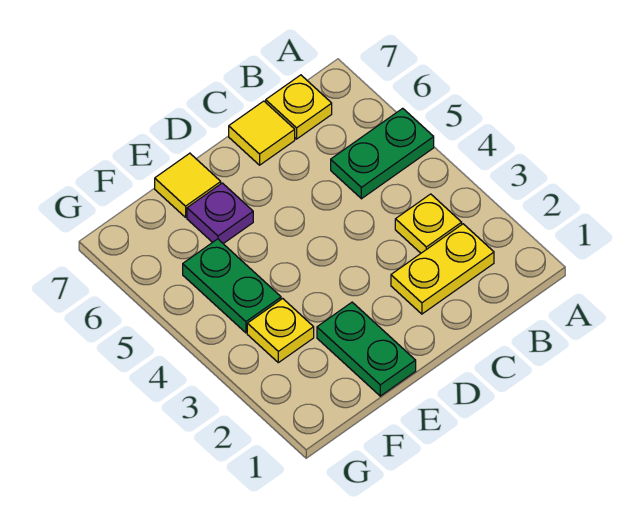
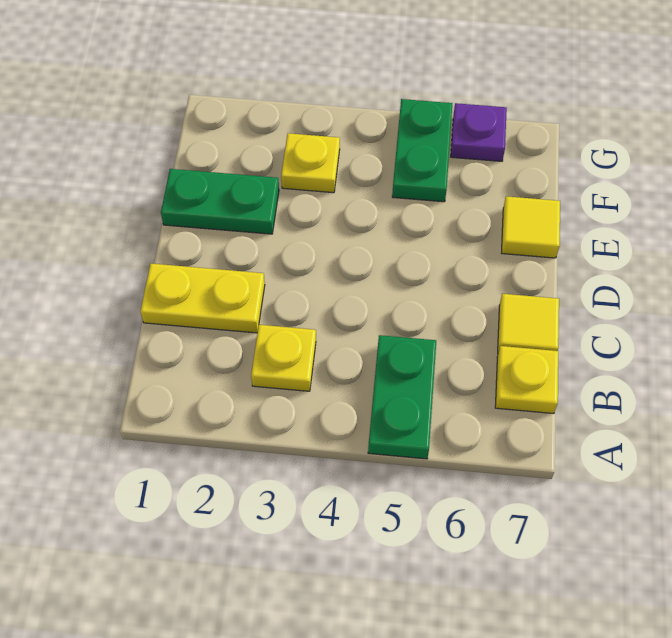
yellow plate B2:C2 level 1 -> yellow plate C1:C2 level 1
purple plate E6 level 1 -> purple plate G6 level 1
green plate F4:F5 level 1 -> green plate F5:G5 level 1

## What this task involves:
Give back the whole listing exactly; no pictures.

## Result of this exercise:
yellow plate B2:C2 level 1 -> yellow plate C1:C2 level 1
purple plate E6 level 1 -> purple plate G6 level 1
green plate F4:F5 level 1 -> green plate F5:G5 level 1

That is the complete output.